● What is needed: Across the entries below, please work out how many lines contain the string "yellow" and give only the number.

● Given records:
=== Section Start ===

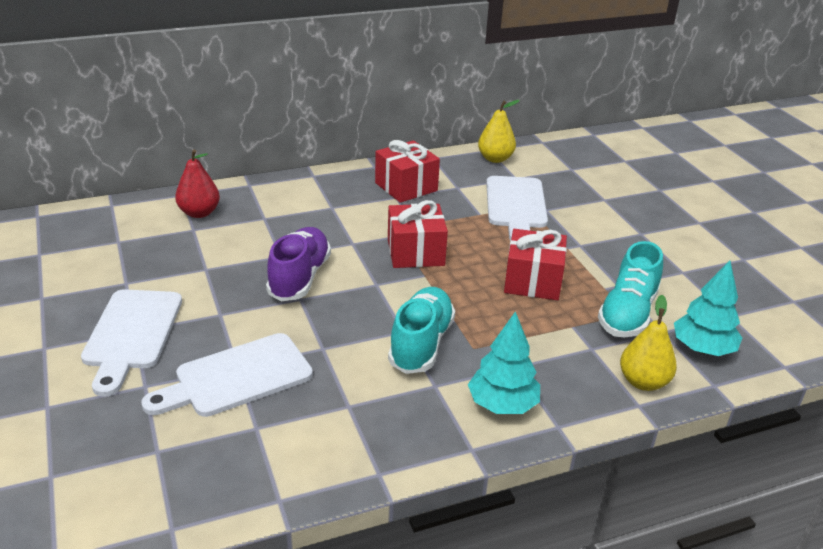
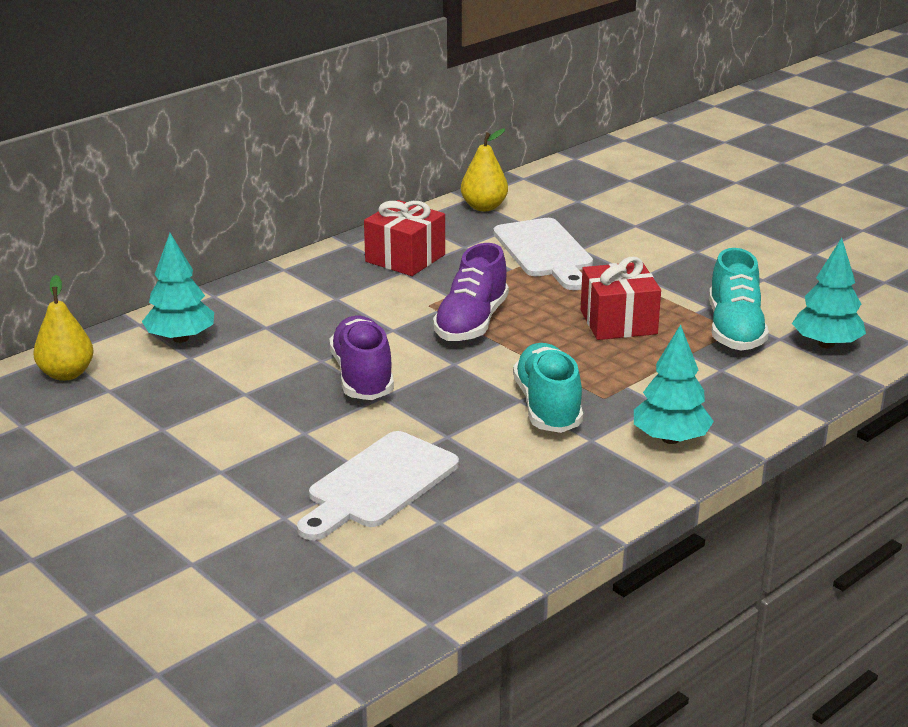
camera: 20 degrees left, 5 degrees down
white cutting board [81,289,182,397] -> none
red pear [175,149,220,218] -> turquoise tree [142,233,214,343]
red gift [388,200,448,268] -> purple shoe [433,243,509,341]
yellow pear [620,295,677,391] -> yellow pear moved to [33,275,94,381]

=== Section End ===
=== Section Start ===

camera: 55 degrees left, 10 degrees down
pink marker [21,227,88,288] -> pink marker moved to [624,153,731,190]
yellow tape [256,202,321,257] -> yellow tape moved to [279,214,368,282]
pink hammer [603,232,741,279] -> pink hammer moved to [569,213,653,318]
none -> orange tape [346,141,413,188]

=== Section End ===

● Written solution: 2